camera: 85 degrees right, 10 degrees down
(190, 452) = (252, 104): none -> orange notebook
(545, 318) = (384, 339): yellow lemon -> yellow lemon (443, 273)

==

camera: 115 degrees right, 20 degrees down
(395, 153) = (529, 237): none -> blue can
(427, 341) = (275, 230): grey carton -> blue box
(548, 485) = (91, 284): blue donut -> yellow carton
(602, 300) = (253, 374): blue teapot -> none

---

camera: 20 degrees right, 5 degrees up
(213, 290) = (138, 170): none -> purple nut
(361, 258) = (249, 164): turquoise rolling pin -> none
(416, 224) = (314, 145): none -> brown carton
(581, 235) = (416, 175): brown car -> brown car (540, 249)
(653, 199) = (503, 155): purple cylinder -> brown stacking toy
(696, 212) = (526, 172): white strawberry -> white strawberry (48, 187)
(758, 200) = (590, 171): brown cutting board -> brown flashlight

● Exercise
Which lines above run from the one containing "camera: 20 degrees right, 5 degrees up" to the one containing "(696, 212) = (526, 172): white"? Give them again exactly, both ends included.

● Answer below
camera: 20 degrees right, 5 degrees up
(213, 290) = (138, 170): none -> purple nut
(361, 258) = (249, 164): turquoise rolling pin -> none
(416, 224) = (314, 145): none -> brown carton
(581, 235) = (416, 175): brown car -> brown car (540, 249)
(653, 199) = (503, 155): purple cylinder -> brown stacking toy
(696, 212) = (526, 172): white strawberry -> white strawberry (48, 187)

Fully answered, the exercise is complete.